• Task: Lines containing the word "dumbbell" are the ones to copy from the records below.

• Source material:
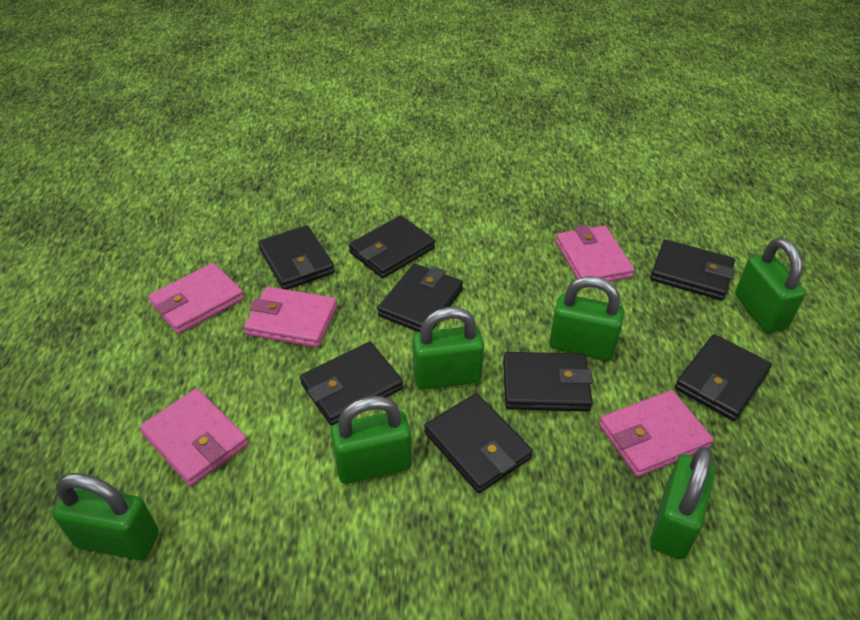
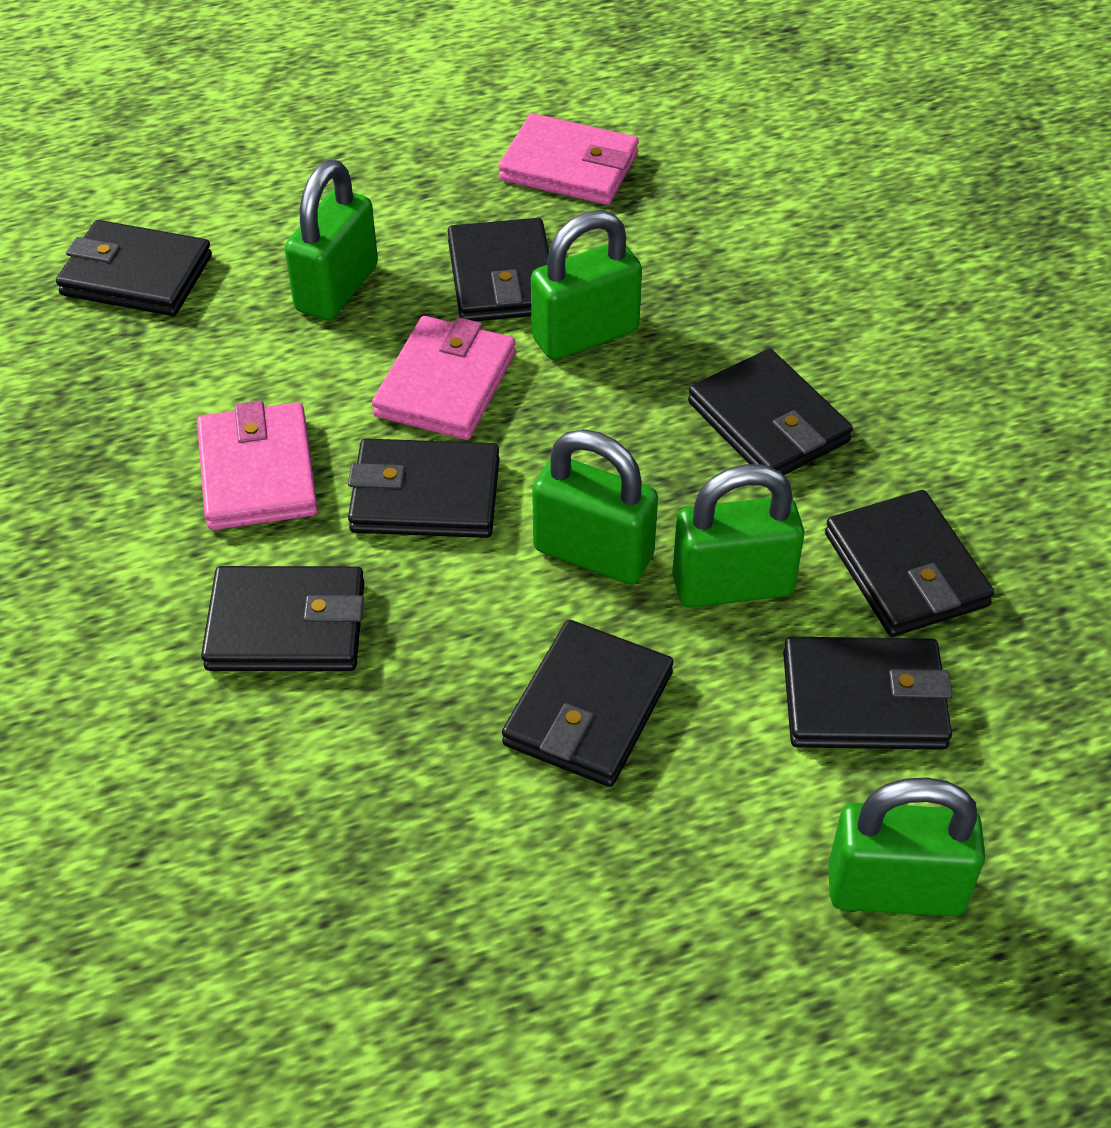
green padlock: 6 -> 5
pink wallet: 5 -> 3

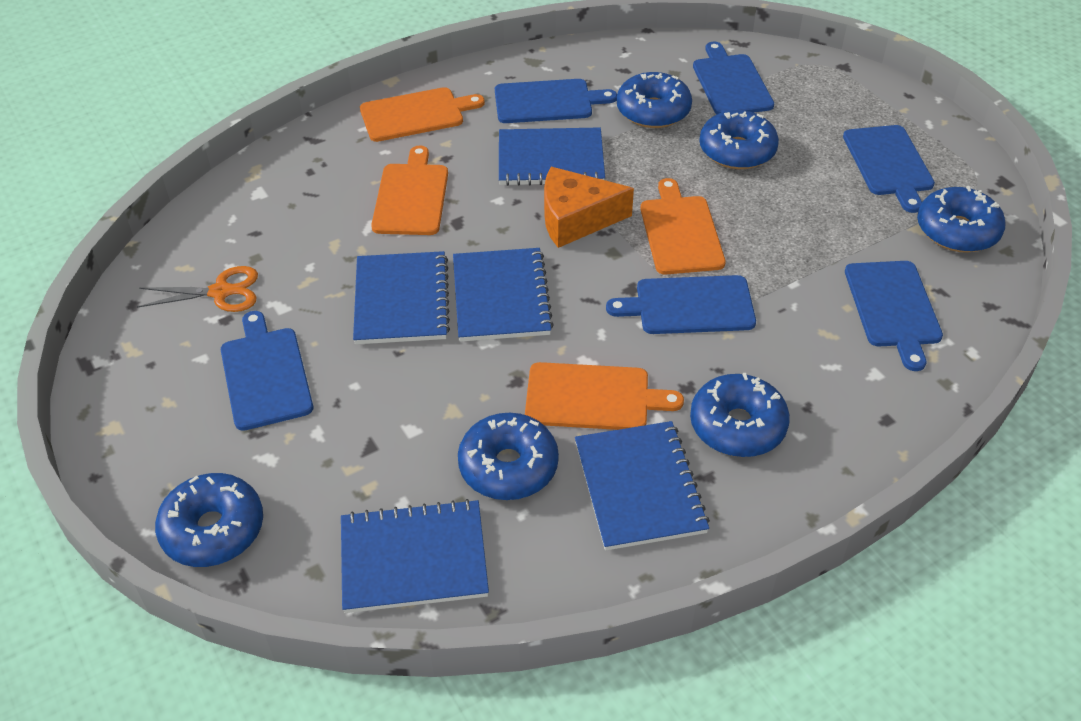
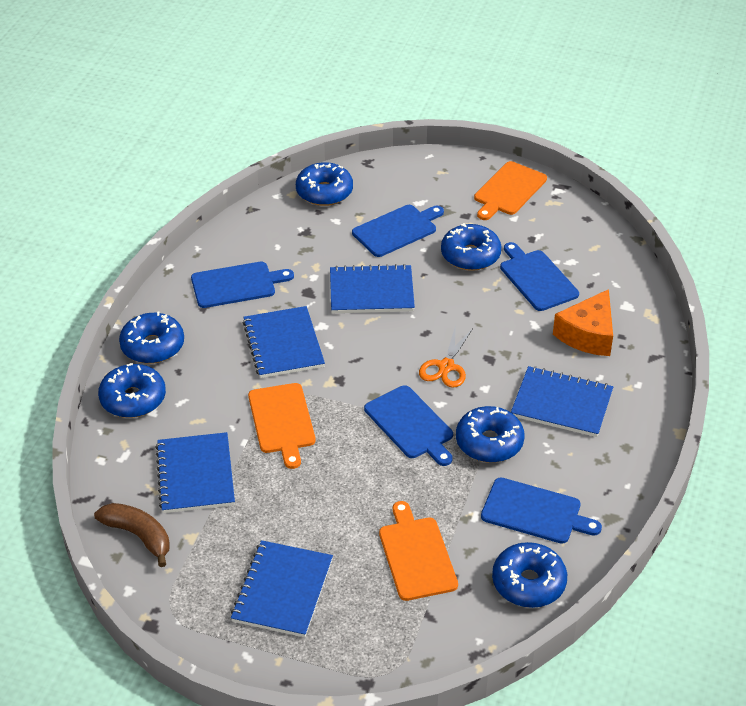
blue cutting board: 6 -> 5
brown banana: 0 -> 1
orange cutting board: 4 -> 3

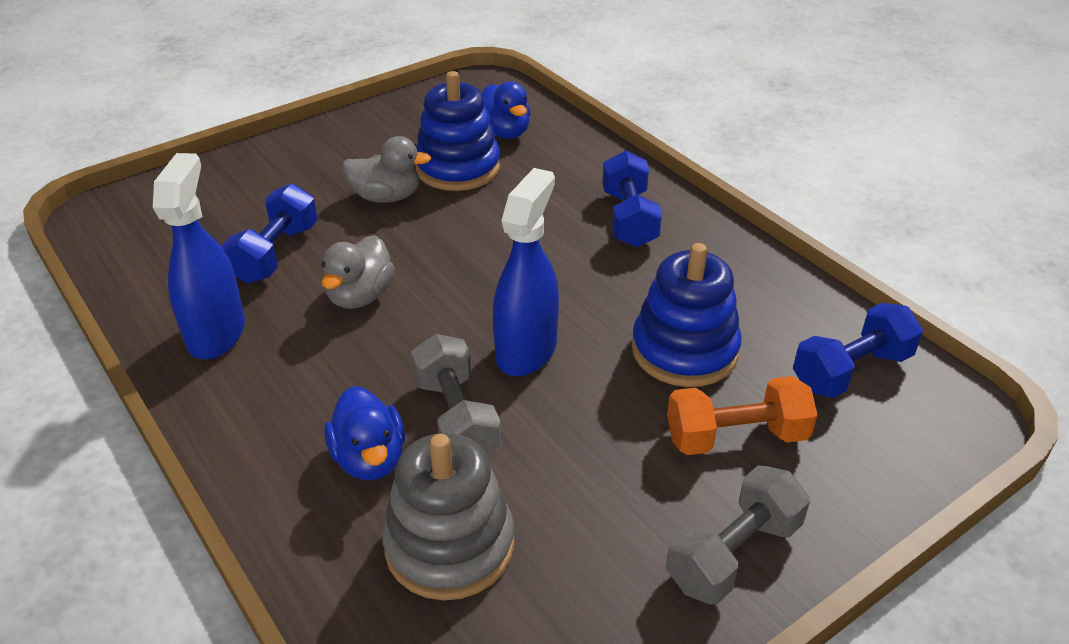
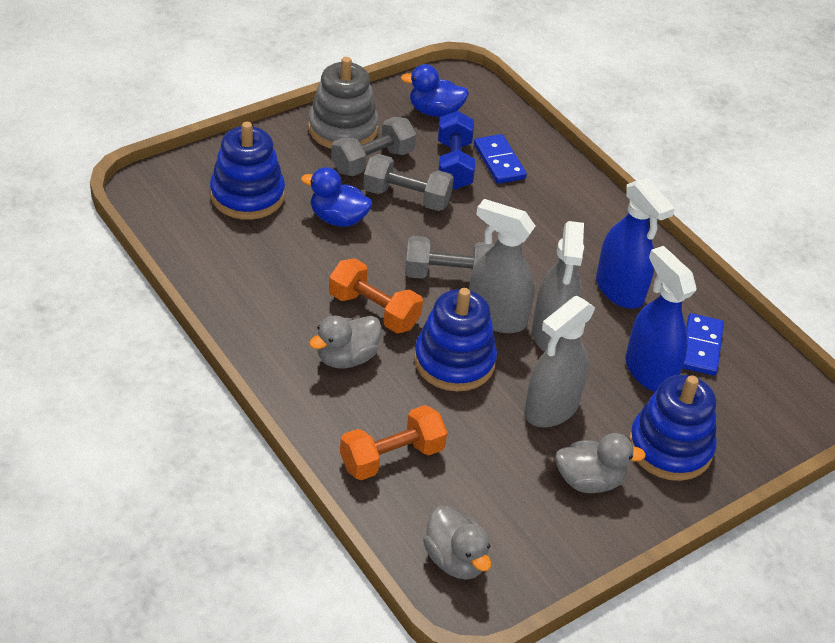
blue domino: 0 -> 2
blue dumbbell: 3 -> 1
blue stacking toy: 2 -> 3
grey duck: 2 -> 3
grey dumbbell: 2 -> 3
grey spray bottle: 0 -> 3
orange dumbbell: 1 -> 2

• Answer for this exercise:
blue dumbbell: 3 -> 1
grey dumbbell: 2 -> 3
orange dumbbell: 1 -> 2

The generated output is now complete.